* What is required: After locating the line with "SOIL1: YL-69 -> FC-28" in the records below, print it and every line after it exactly.

-- Opening Marker --

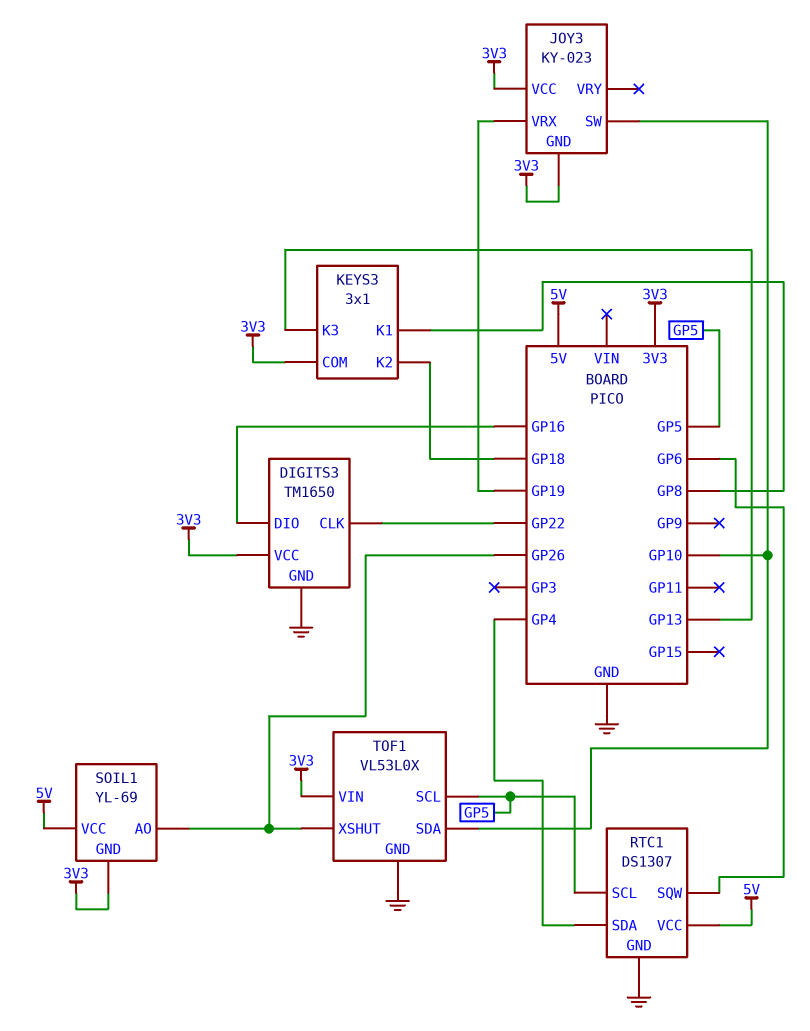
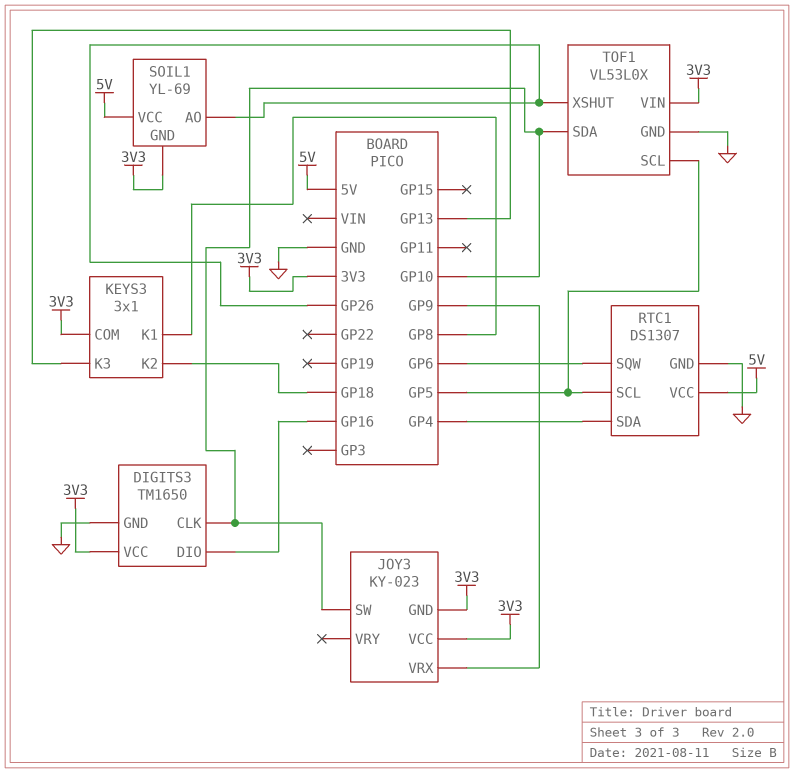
DIGITS3 pin CLK: GP22 -> GP10
JOY3 pin VRX: GP19 -> GP9

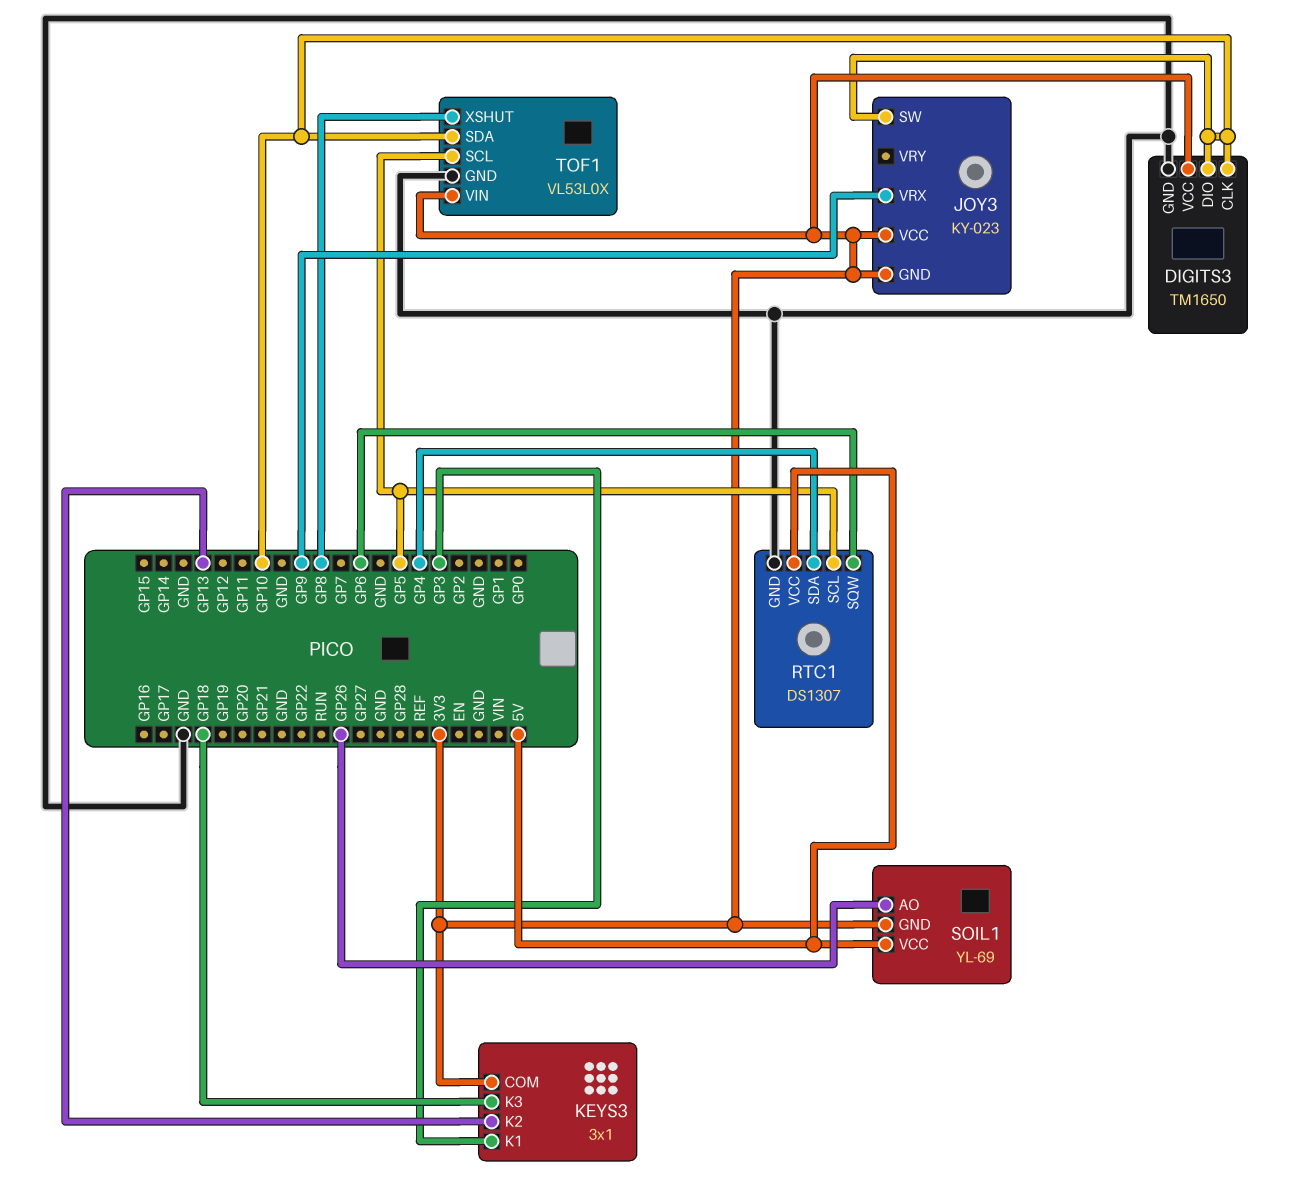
DIGITS3 pin DIO: GP16 -> GP10
KEYS3 pin K1: GP8 -> GP3
KEYS3 pin K2: GP18 -> GP13
KEYS3 pin K3: GP13 -> GP18
TOF1 pin XSHUT: GP26 -> GP8

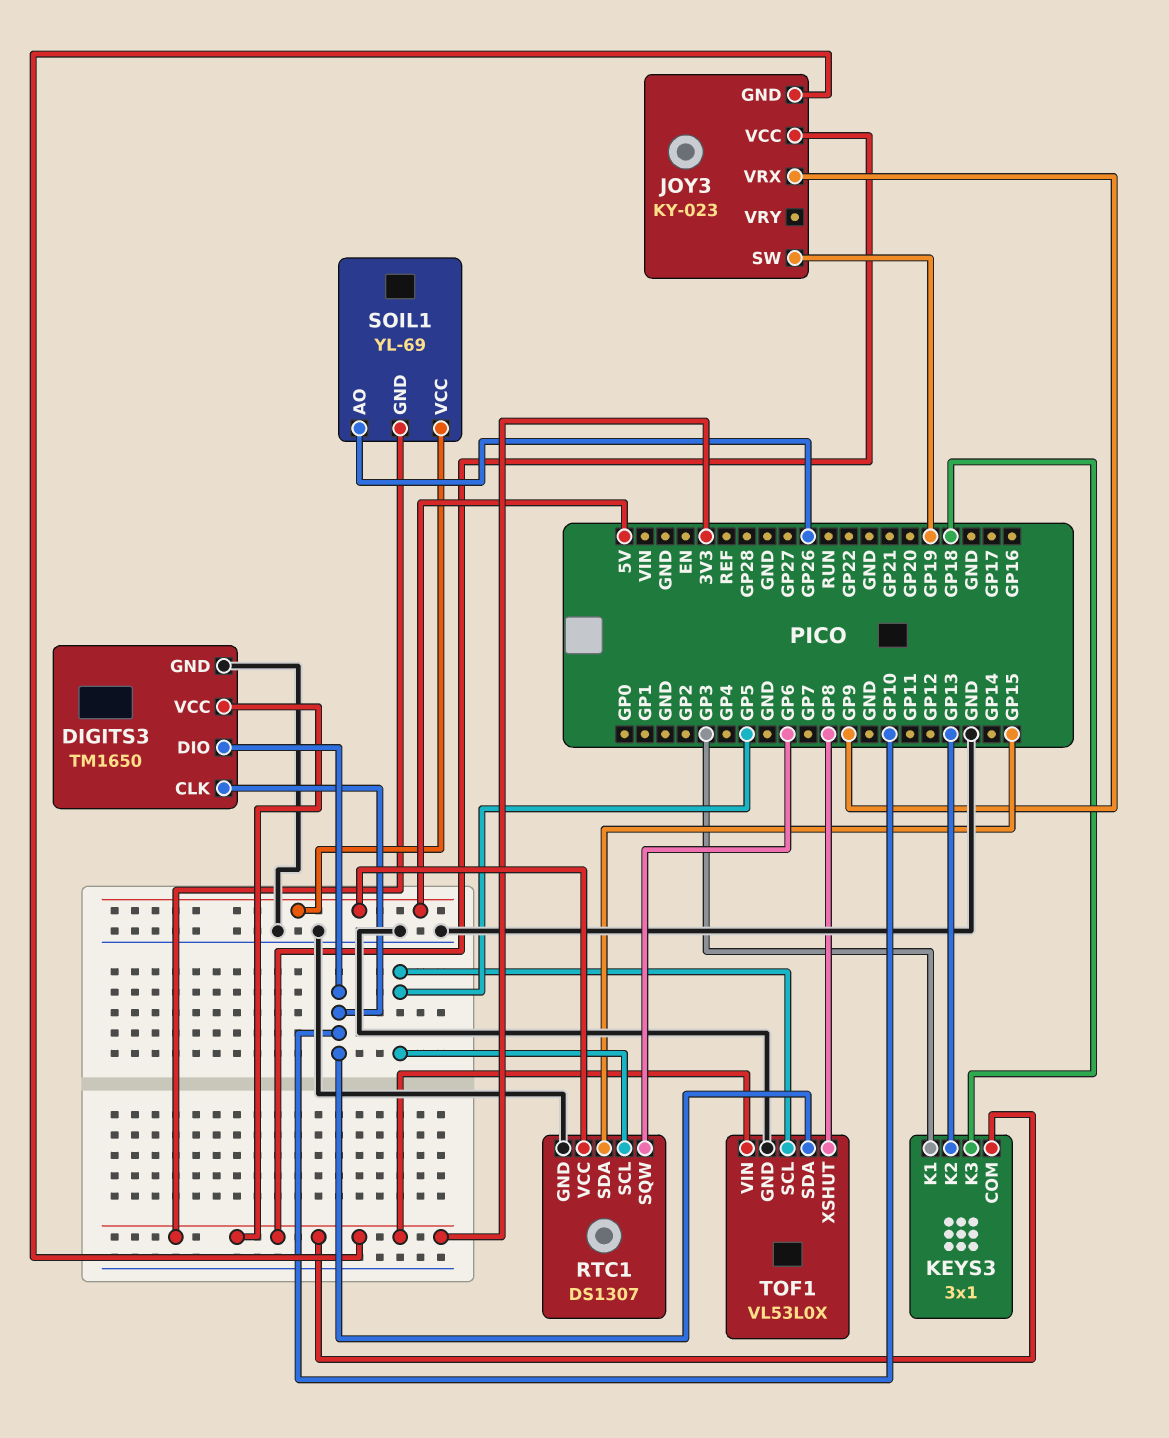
JOY3 pin SW: GP10 -> GP19
RTC1 pin SDA: GP4 -> GP15

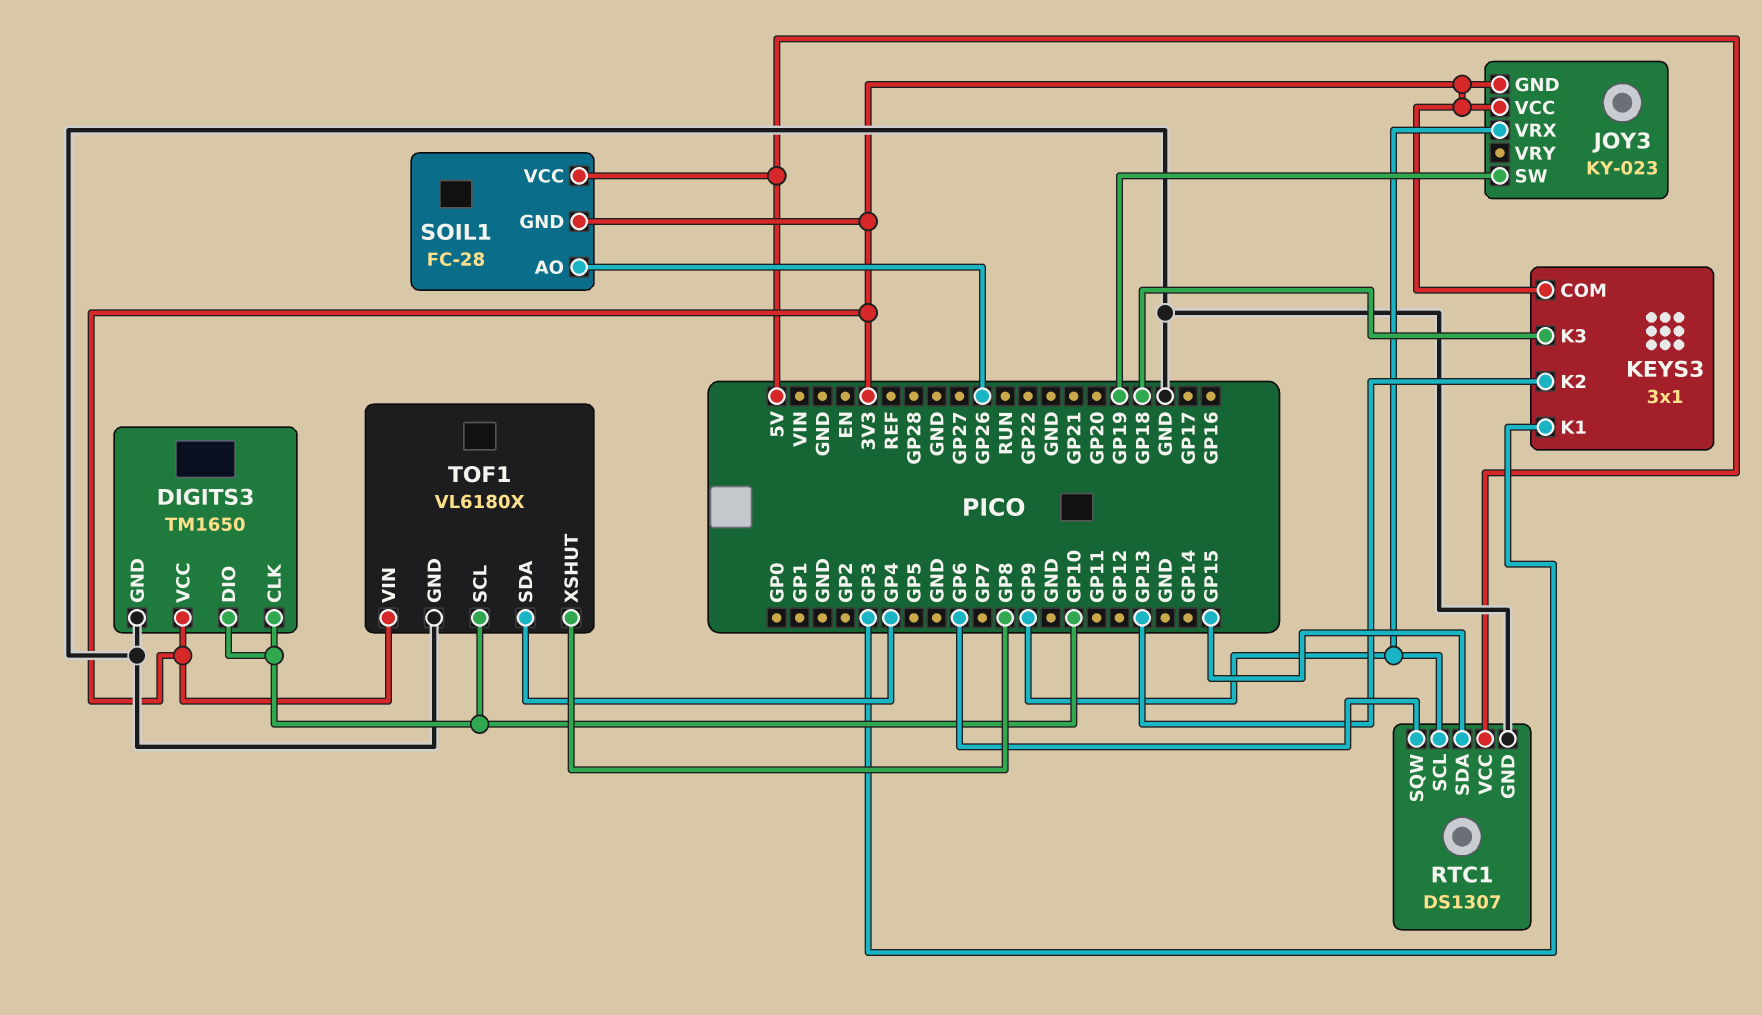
RTC1 pin SCL: GP5 -> GP9
SOIL1: YL-69 -> FC-28
TOF1: VL53L0X -> VL6180X
TOF1 pin SCL: GP5 -> GP10
TOF1 pin SDA: GP10 -> GP4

-- Closing Marker --

* Solved exercise:
SOIL1: YL-69 -> FC-28
TOF1: VL53L0X -> VL6180X
TOF1 pin SCL: GP5 -> GP10
TOF1 pin SDA: GP10 -> GP4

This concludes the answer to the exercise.